Exercise instructions: Rewrite all of the entries below, swapping every "dumbbell" for "kettlebell" and changing nothing else.

## Start Provided data

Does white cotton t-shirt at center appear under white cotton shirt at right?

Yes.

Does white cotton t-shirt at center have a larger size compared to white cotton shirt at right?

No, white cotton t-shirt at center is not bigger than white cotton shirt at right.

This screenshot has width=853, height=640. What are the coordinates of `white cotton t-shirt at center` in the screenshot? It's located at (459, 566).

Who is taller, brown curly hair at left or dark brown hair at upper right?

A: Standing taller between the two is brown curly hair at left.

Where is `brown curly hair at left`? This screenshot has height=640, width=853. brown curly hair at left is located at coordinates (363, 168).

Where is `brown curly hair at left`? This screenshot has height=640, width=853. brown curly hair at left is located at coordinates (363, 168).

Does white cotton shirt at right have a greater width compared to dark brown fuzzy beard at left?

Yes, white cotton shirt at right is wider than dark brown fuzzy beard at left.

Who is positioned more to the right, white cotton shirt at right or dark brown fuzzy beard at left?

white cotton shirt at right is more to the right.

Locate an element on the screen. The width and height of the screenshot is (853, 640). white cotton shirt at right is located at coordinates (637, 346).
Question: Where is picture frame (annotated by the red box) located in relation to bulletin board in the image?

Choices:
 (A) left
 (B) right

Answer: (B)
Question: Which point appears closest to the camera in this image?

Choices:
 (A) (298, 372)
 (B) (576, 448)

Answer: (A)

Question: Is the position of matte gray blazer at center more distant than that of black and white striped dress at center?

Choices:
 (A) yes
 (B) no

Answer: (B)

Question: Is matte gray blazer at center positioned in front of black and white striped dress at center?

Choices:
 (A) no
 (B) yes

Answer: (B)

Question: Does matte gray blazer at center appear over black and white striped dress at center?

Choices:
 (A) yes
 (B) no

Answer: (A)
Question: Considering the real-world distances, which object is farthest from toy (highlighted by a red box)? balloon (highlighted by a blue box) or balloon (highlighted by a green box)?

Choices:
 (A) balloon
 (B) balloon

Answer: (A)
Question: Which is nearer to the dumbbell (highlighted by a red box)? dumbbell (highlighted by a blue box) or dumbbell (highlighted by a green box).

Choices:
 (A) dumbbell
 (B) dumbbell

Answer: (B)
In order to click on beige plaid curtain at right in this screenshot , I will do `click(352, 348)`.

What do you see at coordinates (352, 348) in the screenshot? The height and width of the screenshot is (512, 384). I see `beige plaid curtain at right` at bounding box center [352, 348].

## End Provided data

Exercise result:
Does white cotton t-shirt at center appear under white cotton shirt at right?

Yes.

Does white cotton t-shirt at center have a larger size compared to white cotton shirt at right?

No, white cotton t-shirt at center is not bigger than white cotton shirt at right.

This screenshot has width=853, height=640. What are the coordinates of `white cotton t-shirt at center` in the screenshot? It's located at (459, 566).

Who is taller, brown curly hair at left or dark brown hair at upper right?

A: Standing taller between the two is brown curly hair at left.

Where is `brown curly hair at left`? This screenshot has height=640, width=853. brown curly hair at left is located at coordinates (363, 168).

Where is `brown curly hair at left`? This screenshot has height=640, width=853. brown curly hair at left is located at coordinates (363, 168).

Does white cotton shirt at right have a greater width compared to dark brown fuzzy beard at left?

Yes, white cotton shirt at right is wider than dark brown fuzzy beard at left.

Who is positioned more to the right, white cotton shirt at right or dark brown fuzzy beard at left?

white cotton shirt at right is more to the right.

Locate an element on the screen. The width and height of the screenshot is (853, 640). white cotton shirt at right is located at coordinates (637, 346).
Question: Where is picture frame (annotated by the red box) located in relation to bulletin board in the image?

Choices:
 (A) left
 (B) right

Answer: (B)
Question: Which point appears closest to the camera in this image?

Choices:
 (A) (298, 372)
 (B) (576, 448)

Answer: (A)

Question: Is the position of matte gray blazer at center more distant than that of black and white striped dress at center?

Choices:
 (A) yes
 (B) no

Answer: (B)

Question: Is matte gray blazer at center positioned in front of black and white striped dress at center?

Choices:
 (A) no
 (B) yes

Answer: (B)

Question: Does matte gray blazer at center appear over black and white striped dress at center?

Choices:
 (A) yes
 (B) no

Answer: (A)
Question: Considering the real-world distances, which object is farthest from toy (highlighted by a red box)? balloon (highlighted by a blue box) or balloon (highlighted by a green box)?

Choices:
 (A) balloon
 (B) balloon

Answer: (A)
Question: Which is nearer to the kettlebell (highlighted by a red box)? kettlebell (highlighted by a blue box) or kettlebell (highlighted by a green box).

Choices:
 (A) kettlebell
 (B) kettlebell

Answer: (B)
In order to click on beige plaid curtain at right in this screenshot , I will do `click(352, 348)`.

What do you see at coordinates (352, 348) in the screenshot? The height and width of the screenshot is (512, 384). I see `beige plaid curtain at right` at bounding box center [352, 348].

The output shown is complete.